INFORMATION GIVEN:
▼▼▼
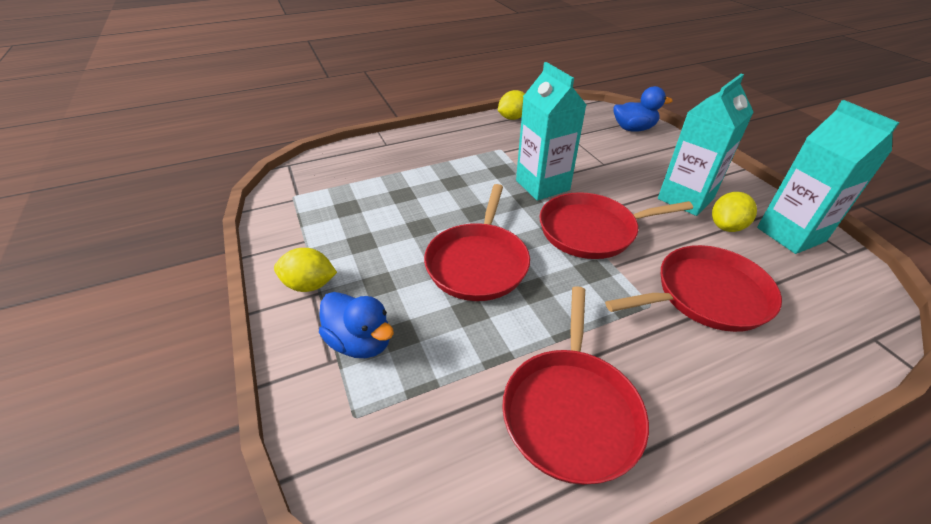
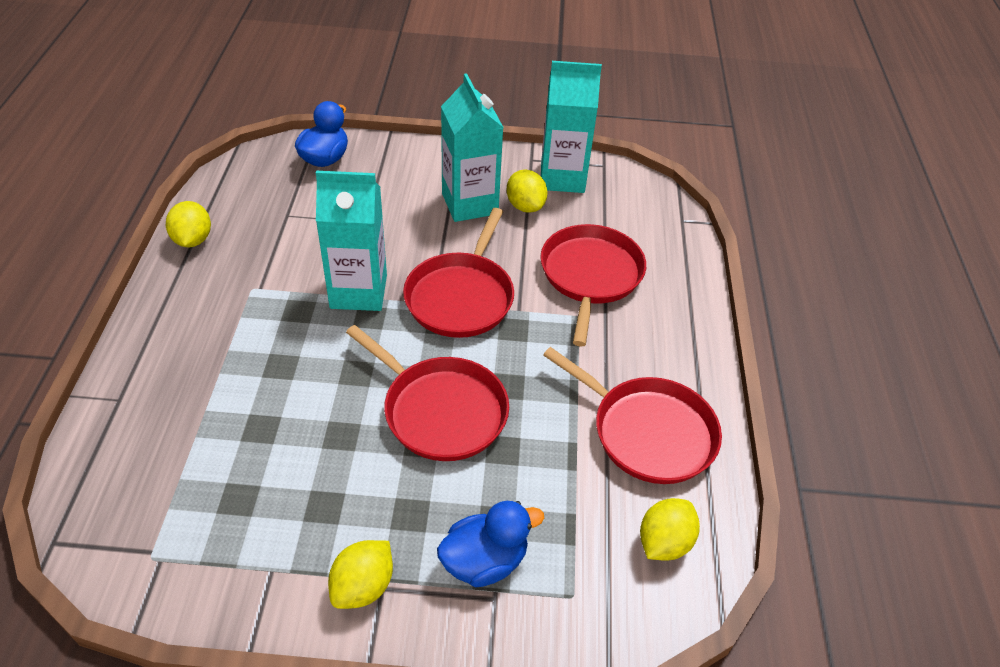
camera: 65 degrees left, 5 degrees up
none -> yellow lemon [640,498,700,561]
▲▲▲
▼▼▼
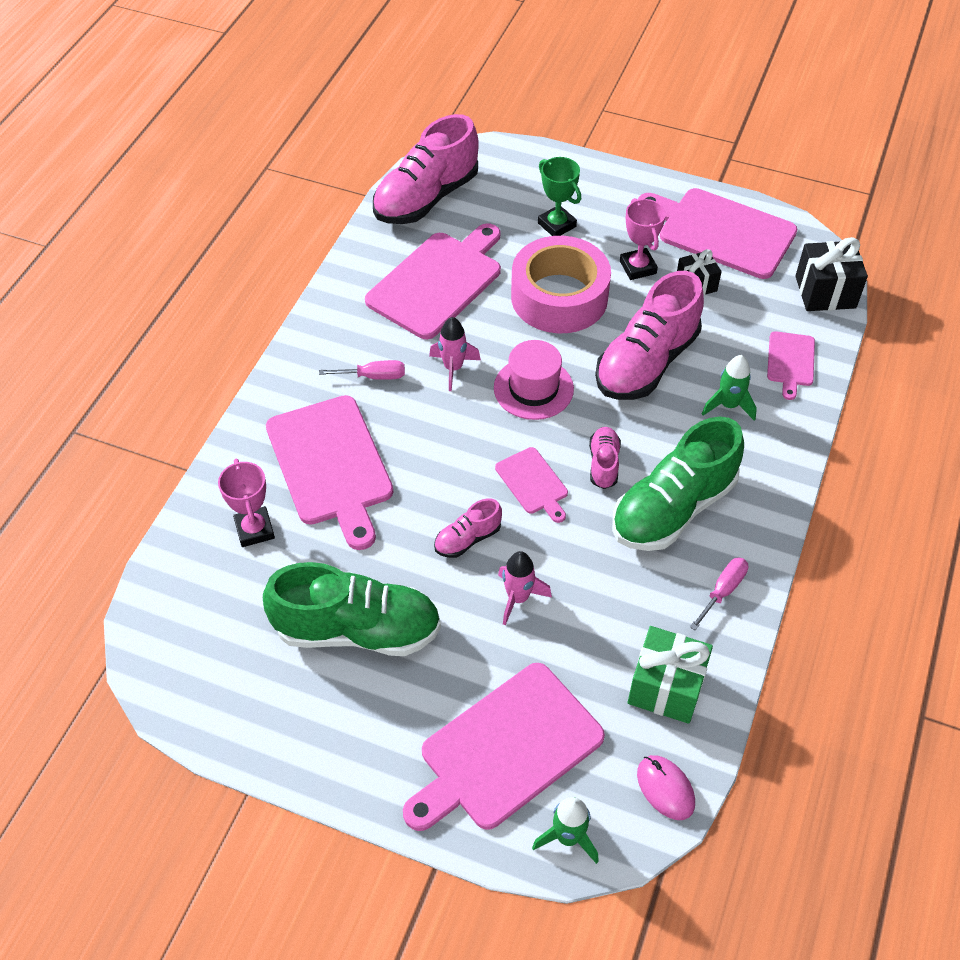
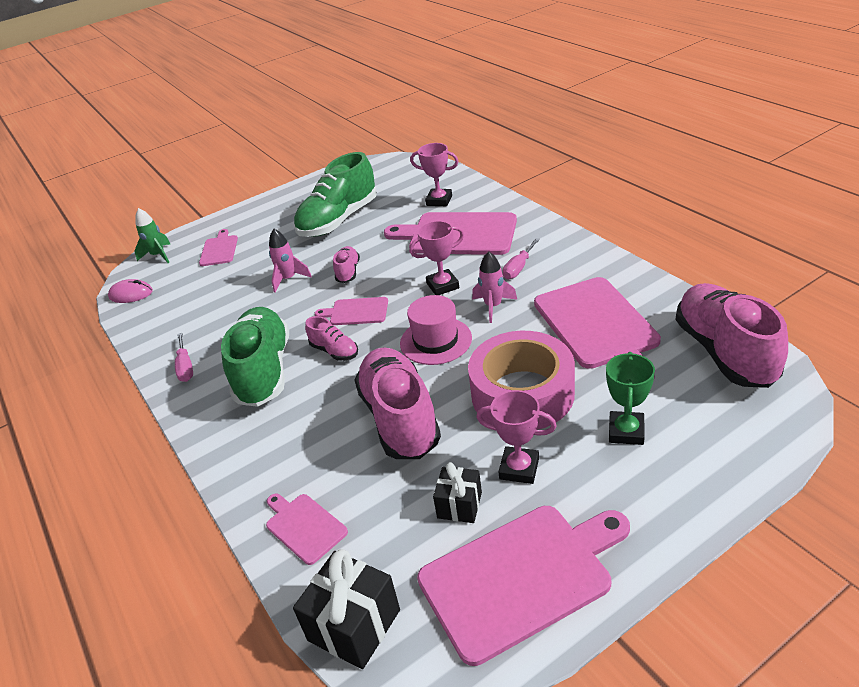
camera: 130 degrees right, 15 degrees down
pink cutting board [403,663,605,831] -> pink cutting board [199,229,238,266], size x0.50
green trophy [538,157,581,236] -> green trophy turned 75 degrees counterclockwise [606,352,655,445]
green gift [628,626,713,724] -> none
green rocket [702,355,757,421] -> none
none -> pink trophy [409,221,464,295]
▲▲▲
ASSIGNMENT: Among the entries, find each line that includes the string "trophy" and copy it.

EXERCISE OUTPUT:
green trophy [538,157,581,236] -> green trophy turned 75 degrees counterclockwise [606,352,655,445]
none -> pink trophy [409,221,464,295]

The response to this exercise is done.